§ **REQUIRED WORK**
A copy is needed of each line in the records that has the word "primary".

§ **Collected data entries**

────

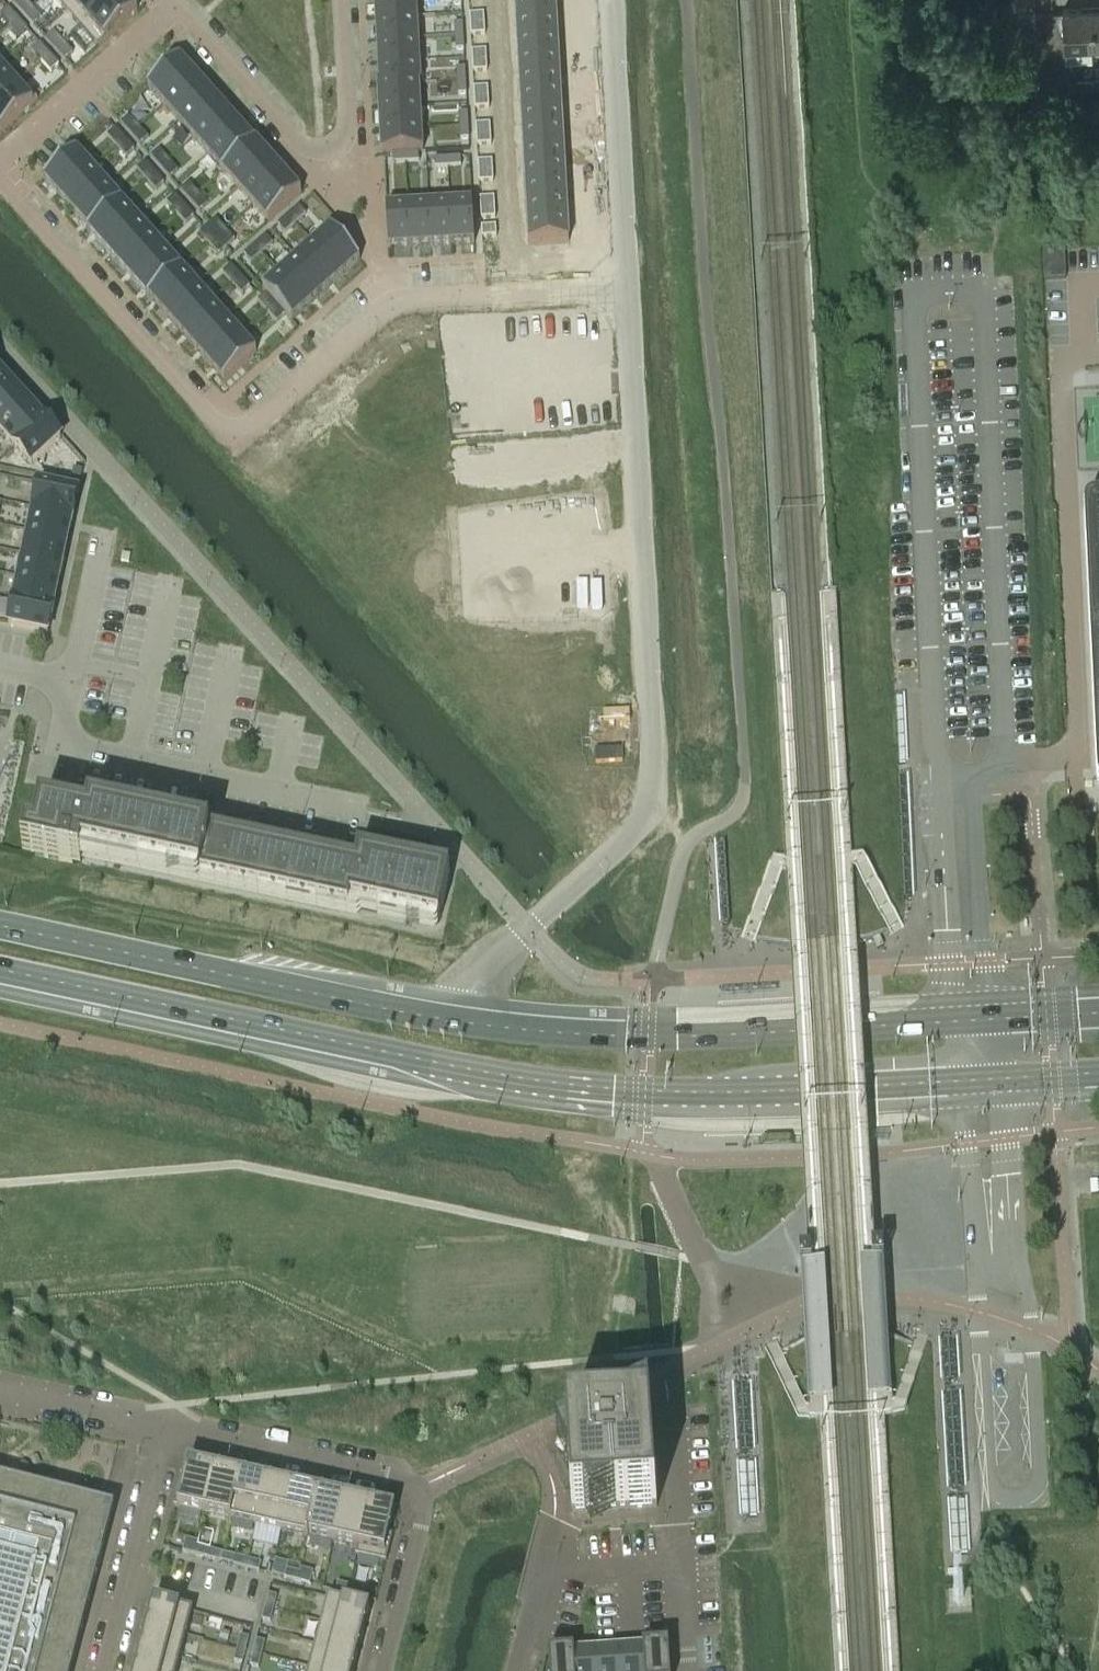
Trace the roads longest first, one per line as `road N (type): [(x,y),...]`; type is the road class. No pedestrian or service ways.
road 1 (primary): [(0,969),(561,1087),(961,1083)]
road 2 (residential): [(631,291),(656,776),(649,800),(636,824),(431,1014)]
road 3 (residential): [(631,291),(391,304),(236,441),(0,181)]
road 4 (primary): [(955,1023),(648,1032),(431,1014)]
road 5 (residential): [(385,1670),(425,1519),(419,1488),(168,1426)]
road 6 (primary): [(431,1014),(0,925)]
road 7 (residential): [(365,811),(59,745),(72,682)]
road 8 (residential): [(179,5),(300,142),(317,150),(335,147),(348,120),(343,0)]
road 9 (residential): [(614,0),(631,291)]
road 10 (residential): [(168,1426),(105,1670)]
road 11 (residential): [(179,5),(0,164)]
road 12 (residential): [(0,1388),(168,1426)]
road 13 (residential): [(680,1564),(669,1402)]
road 14 (residential): [(72,682),(103,533)]
road 15 (residential): [(543,1570),(680,1564)]

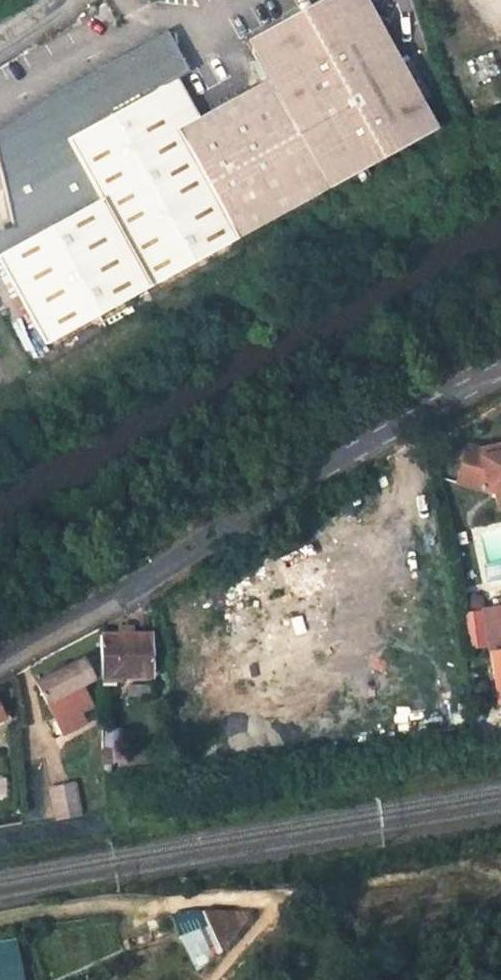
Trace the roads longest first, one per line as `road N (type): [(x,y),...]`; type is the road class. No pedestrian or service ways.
road 1 (unclassified): [(0,654),(500,372)]
road 2 (track): [(0,918),(115,903),(260,897),(271,907),(267,919),(209,979)]

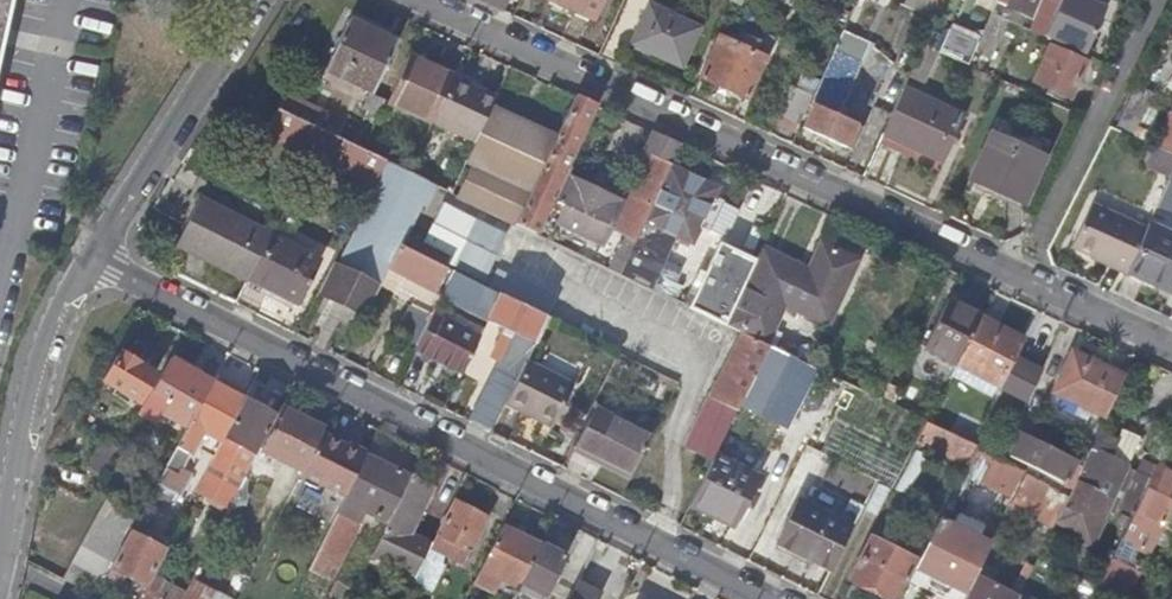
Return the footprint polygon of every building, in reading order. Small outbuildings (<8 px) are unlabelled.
[(11,0),(0,0),(0,47),(11,0)] [(500,13),(506,0),(472,0),(500,13)] [(593,23),(603,0),(543,0),(593,23)] [(809,107),(812,109),(803,130),(846,149),(856,127),(837,119),(854,80),(853,79),(885,6),(871,0),(856,0),(849,16),(813,98),(809,107)] [(996,1),(990,16),(1004,23),(1020,29),(1033,0),(997,0),(996,1)] [(1043,40),(1083,57),(1103,10),(1080,0),(1061,0),(1043,40)] [(679,69),(696,31),(647,8),(630,47),(679,69)] [(1004,23),(990,16),(973,53),(988,60),(1004,23)] [(323,72),(371,94),(394,44),(346,21),(323,72)] [(740,50),(718,40),(700,80),(746,101),(764,61),(754,56),(758,45),(745,39),(740,50)] [(937,55),(921,47),(908,77),(924,84),(937,55)] [(1068,99),(1084,64),(1049,48),(1033,84),(1068,99)] [(386,104),(429,124),(451,77),(407,58),(386,104)] [(451,77),(429,124),(473,144),(489,108),(495,97),(451,77)] [(784,123),(799,129),(809,107),(813,98),(798,91),(784,123)] [(902,91),(881,137),(940,163),(960,117),(902,91)] [(377,116),(382,103),(368,97),(362,109),(377,116)] [(554,139),(512,226),(532,236),(593,108),(573,99),(554,139)] [(1152,148),(1171,157),(1171,104),(1152,148)] [(469,166),(455,198),(512,226),(554,139),(489,108),(473,144),(464,163),(469,166)] [(371,185),(383,163),(364,154),(329,137),(332,130),(319,124),(316,131),(292,120),(275,112),(265,135),(308,155),(310,156),(371,185)] [(622,237),(606,271),(619,278),(668,169),(678,147),(650,134),(641,154),(642,154),(619,204),(566,180),(554,205),(561,208),(553,226),(576,237),(585,220),(607,230),(607,229),(622,237)] [(991,136),(970,182),(1024,206),(1045,160),(991,136)] [(383,163),(371,185),(376,186),(335,268),(329,266),(315,295),(363,319),(386,272),(398,248),(419,207),(424,209),(435,188),(406,175),(383,163)] [(668,169),(619,278),(632,284),(646,254),(663,261),(673,238),(690,246),(715,191),(668,169)] [(327,211),(330,204),(320,199),(317,206),(327,211)] [(177,247),(246,282),(268,237),(199,202),(177,247)] [(1069,249),(1124,276),(1125,274),(1144,232),(1090,206),(1069,249)] [(1171,297),(1171,237),(1147,226),(1144,232),(1125,274),(1171,297)] [(268,237),(246,282),(292,306),(302,287),(305,288),(307,284),(304,282),(315,261),(268,237)] [(740,336),(763,347),(782,308),(824,328),(826,326),(824,325),(853,264),(854,264),(855,262),(817,244),(816,247),(817,247),(807,270),(760,248),(753,262),(723,328),(740,336)] [(688,311),(723,328),(753,262),(718,246),(688,311)] [(432,294),(444,270),(398,248),(386,272),(432,294)] [(522,284),(515,299),(546,313),(553,297),(522,284)] [(534,345),(546,320),(499,297),(487,321),(534,345)] [(978,319),(980,316),(945,299),(921,346),(955,363),(978,319)] [(465,365),(480,335),(432,311),(418,341),(465,365)] [(953,367),(995,388),(1026,402),(1041,369),(1013,355),(1020,340),(978,319),(955,363),(953,367)] [(116,354),(99,382),(137,404),(153,377),(136,367),(135,360),(124,354),(119,356),(116,354)] [(1103,418),(1122,378),(1104,370),(1103,372),(1070,357),(1063,371),(1061,370),(1051,394),(1103,418)] [(159,416),(185,431),(210,385),(168,360),(149,394),(166,404),(159,416)] [(573,386),(526,362),(504,406),(551,429),(573,386)] [(953,367),(948,376),(990,398),(995,388),(953,367)] [(776,370),(756,408),(789,424),(808,385),(776,370)] [(150,495),(143,507),(150,511),(155,500),(166,506),(167,504),(171,504),(174,498),(178,500),(186,483),(176,478),(188,457),(200,434),(219,445),(222,439),(242,401),(235,398),(238,391),(214,378),(210,385),(185,431),(175,450),(163,471),(154,488),(150,495)] [(235,398),(242,401),(246,394),(238,391),(235,398)] [(243,402),(223,440),(239,449),(253,456),(274,418),(243,402)] [(469,425),(490,435),(500,414),(480,404),(469,425)] [(257,451),(301,473),(319,437),(322,431),(279,409),(274,418),(257,451)] [(629,477),(647,440),(611,422),(612,420),(592,411),(572,450),(592,460),(593,458),(629,477)] [(1055,525),(1066,531),(1085,540),(1100,508),(1105,511),(1125,468),(1143,432),(1132,427),(1120,421),(1118,425),(1104,419),(1055,525)] [(973,448),(924,424),(914,444),(956,464),(953,471),(960,475),(965,464),(973,448)] [(1068,493),(1079,468),(1057,458),(1059,453),(1048,448),(1046,453),(1034,447),(1035,443),(1020,436),(1009,459),(1062,484),(1060,489),(1068,493)] [(301,473),(296,483),(341,505),(364,459),(319,437),(301,473)] [(219,445),(209,463),(212,464),(227,472),(239,449),(223,440),(222,439),(219,445)] [(86,468),(101,476),(116,451),(102,443),(86,468)] [(205,514),(220,522),(254,457),(253,456),(239,449),(227,472),(205,514)] [(907,465),(920,471),(926,458),(913,452),(907,465)] [(755,479),(712,457),(687,508),(730,529),(755,479)] [(341,505),(309,569),(330,579),(347,545),(360,520),(358,519),(364,508),(387,521),(407,480),(364,458),(364,459),(341,505)] [(1152,466),(1138,459),(1104,528),(1119,535),(1152,466)] [(227,472),(212,464),(190,505),(205,514),(227,472)] [(907,497),(920,471),(907,465),(893,491),(907,497)] [(1153,466),(1120,536),(1131,541),(1147,548),(1153,535),(1171,494),(1171,475),(1153,466)] [(1007,506),(1051,528),(1066,499),(1022,476),(1015,489),(1007,506)] [(387,521),(364,566),(408,588),(425,554),(402,543),(428,491),(407,480),(387,521)] [(1153,535),(1165,541),(1171,526),(1171,494),(1153,535)] [(407,591),(423,598),(429,598),(448,561),(463,568),(487,521),(451,503),(425,554),(408,588),(407,591)] [(777,545),(828,572),(850,530),(798,503),(777,545)] [(1085,540),(1094,545),(1104,526),(1099,524),(1105,511),(1100,508),(1085,540)] [(113,547),(117,548),(124,524),(94,515),(78,569),(104,577),(113,547)] [(500,528),(471,585),(491,595),(497,583),(515,592),(538,547),(500,528)] [(1090,553),(1094,545),(1085,540),(1066,531),(1062,539),(1090,553)] [(160,551),(129,534),(106,577),(121,586),(125,578),(142,587),(160,551)] [(1131,541),(1120,536),(1109,560),(1119,565),(1131,541)] [(847,581),(883,598),(896,598),(914,562),(868,539),(847,581)] [(528,598),(522,596),(523,594),(527,597),(529,591),(542,598),(561,558),(538,547),(515,592),(512,598),(528,598)] [(970,581),(961,598),(1005,598),(970,581)] [(189,582),(180,598),(220,598),(189,582)] [(491,595),(499,598),(512,598),(515,592),(497,583),(491,595)] [(595,597),(573,587),(567,598),(594,598),(595,597)]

────

§ **EXERCISE ANSWER**
road 1 (primary): [(0,969),(561,1087),(961,1083)]
road 4 (primary): [(955,1023),(648,1032),(431,1014)]
road 6 (primary): [(431,1014),(0,925)]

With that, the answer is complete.